**** The records ****

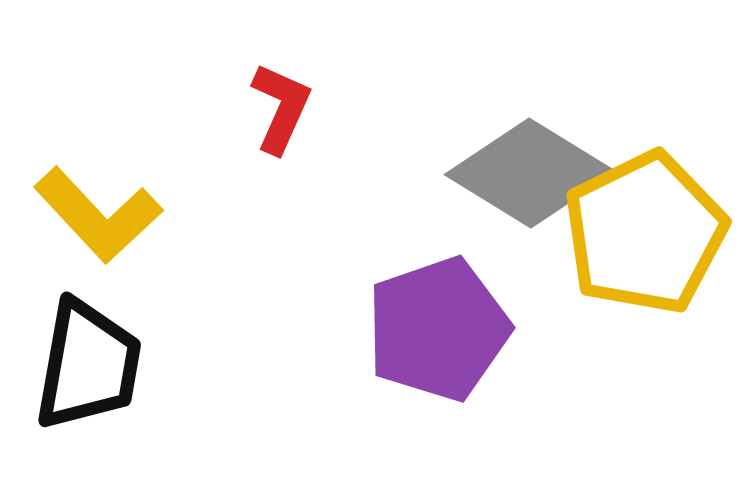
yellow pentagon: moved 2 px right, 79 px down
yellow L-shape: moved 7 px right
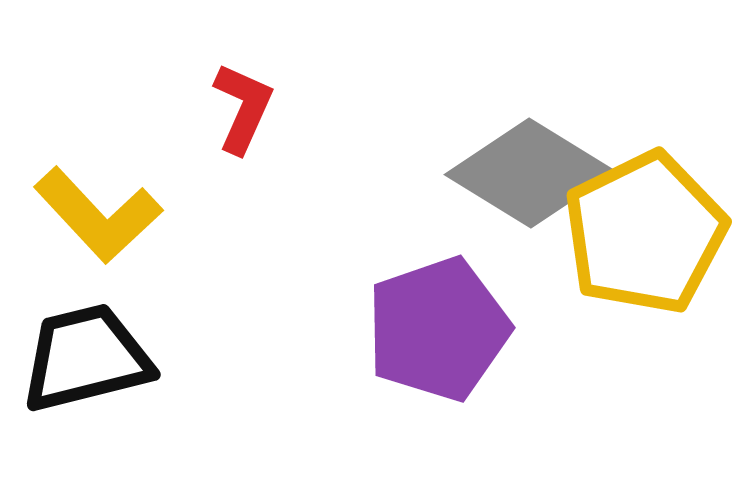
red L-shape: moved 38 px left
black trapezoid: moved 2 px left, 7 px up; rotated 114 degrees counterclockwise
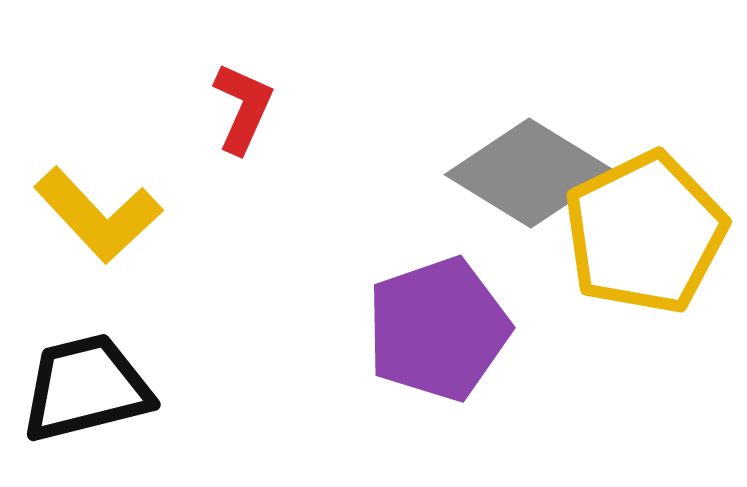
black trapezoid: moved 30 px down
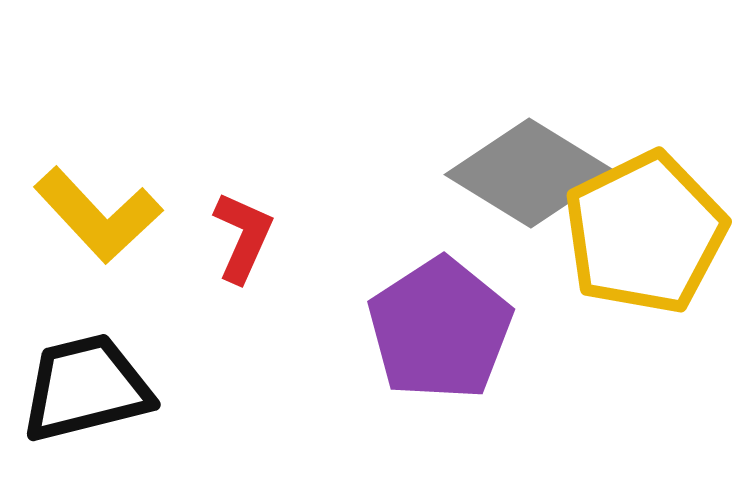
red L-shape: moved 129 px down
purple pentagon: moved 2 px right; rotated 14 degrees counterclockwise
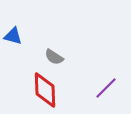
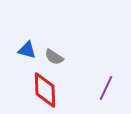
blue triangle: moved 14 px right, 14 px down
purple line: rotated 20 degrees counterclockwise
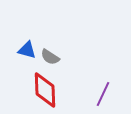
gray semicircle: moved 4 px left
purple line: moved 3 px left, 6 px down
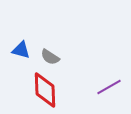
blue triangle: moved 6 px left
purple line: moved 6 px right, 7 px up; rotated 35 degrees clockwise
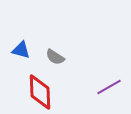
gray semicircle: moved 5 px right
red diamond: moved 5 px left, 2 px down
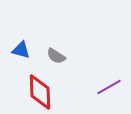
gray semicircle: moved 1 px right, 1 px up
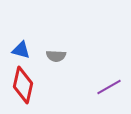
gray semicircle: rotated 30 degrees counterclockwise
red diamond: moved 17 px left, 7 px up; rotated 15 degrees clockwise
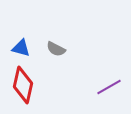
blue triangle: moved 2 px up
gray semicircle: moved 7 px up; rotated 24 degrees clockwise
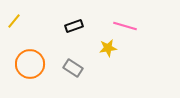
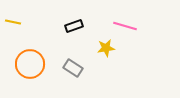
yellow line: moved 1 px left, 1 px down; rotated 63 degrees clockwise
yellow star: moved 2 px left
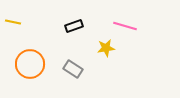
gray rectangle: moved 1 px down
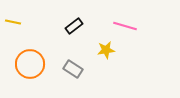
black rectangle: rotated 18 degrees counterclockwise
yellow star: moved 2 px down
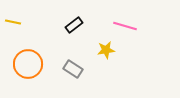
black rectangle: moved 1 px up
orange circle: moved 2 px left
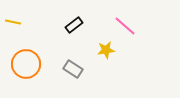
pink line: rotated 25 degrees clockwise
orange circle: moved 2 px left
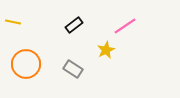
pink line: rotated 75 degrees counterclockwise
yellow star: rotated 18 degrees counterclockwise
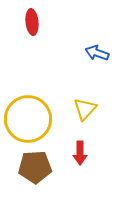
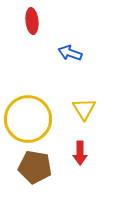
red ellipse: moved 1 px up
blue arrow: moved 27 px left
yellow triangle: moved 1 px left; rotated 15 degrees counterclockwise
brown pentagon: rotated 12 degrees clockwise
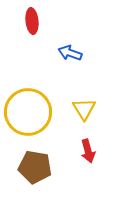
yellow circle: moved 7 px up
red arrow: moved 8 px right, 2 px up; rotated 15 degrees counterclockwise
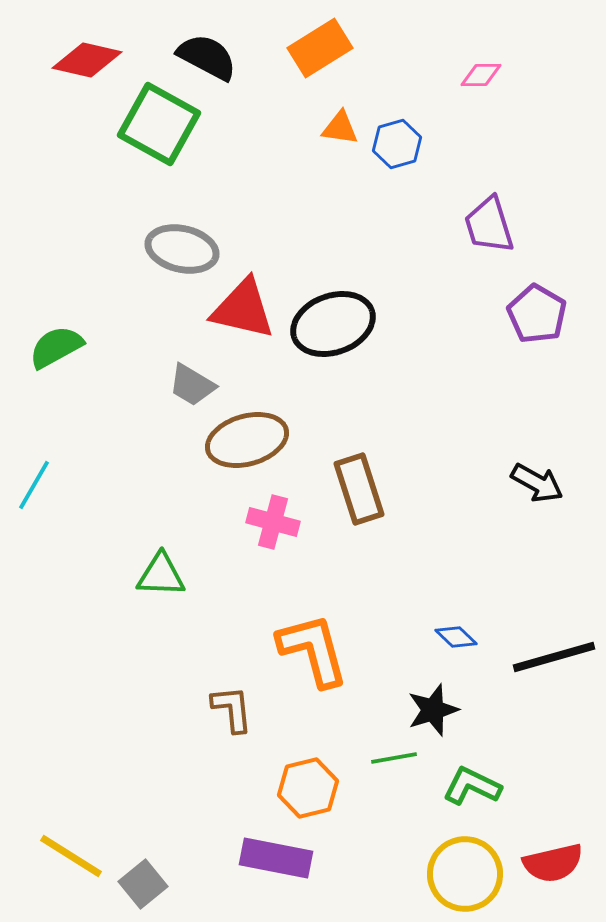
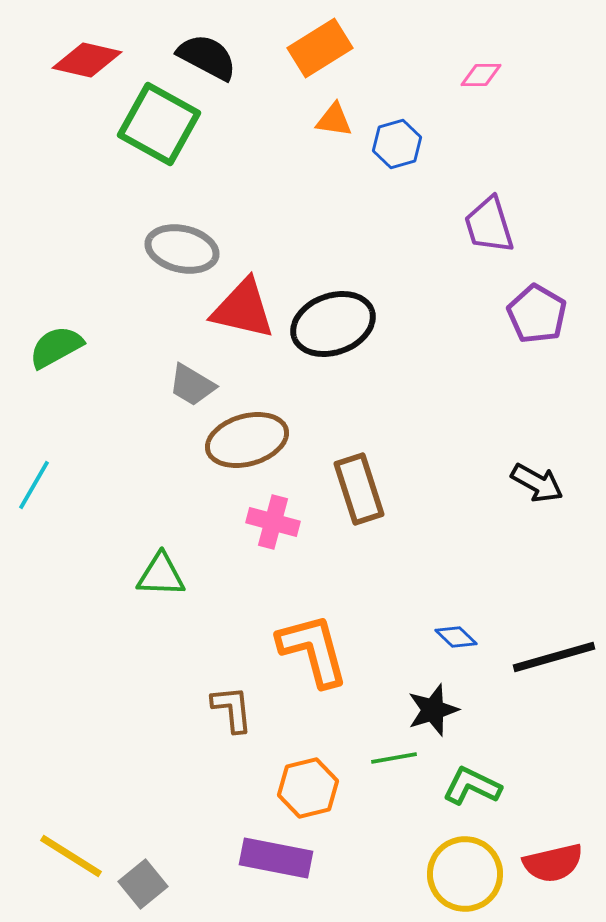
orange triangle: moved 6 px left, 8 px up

****

* [Goal of the exercise]
Copy the data above from the line containing "gray semicircle: moved 4 px left" through the line containing "brown pentagon: rotated 12 degrees clockwise", including both of those lines, and leave out the pictures.

* [Output for this task]
gray semicircle: moved 4 px left
purple line: moved 3 px left, 6 px down
blue triangle: moved 6 px left
purple line: moved 6 px right, 7 px up; rotated 35 degrees clockwise
gray semicircle: moved 5 px right
red diamond: moved 5 px left, 2 px down
gray semicircle: moved 1 px right, 1 px up
gray semicircle: rotated 30 degrees counterclockwise
red diamond: moved 17 px left, 7 px up; rotated 15 degrees clockwise
blue triangle: moved 2 px up
gray semicircle: moved 7 px up; rotated 24 degrees clockwise
yellow line: moved 1 px left, 1 px down; rotated 63 degrees clockwise
yellow star: moved 2 px left
gray rectangle: moved 1 px down
black rectangle: rotated 18 degrees counterclockwise
yellow star: moved 2 px down
black rectangle: moved 1 px up
orange circle: moved 2 px left
pink line: rotated 25 degrees clockwise
orange circle: moved 2 px left
pink line: rotated 75 degrees counterclockwise
yellow star: rotated 18 degrees counterclockwise
red ellipse: moved 1 px up
blue arrow: moved 27 px left
yellow triangle: moved 1 px left; rotated 15 degrees counterclockwise
brown pentagon: rotated 12 degrees clockwise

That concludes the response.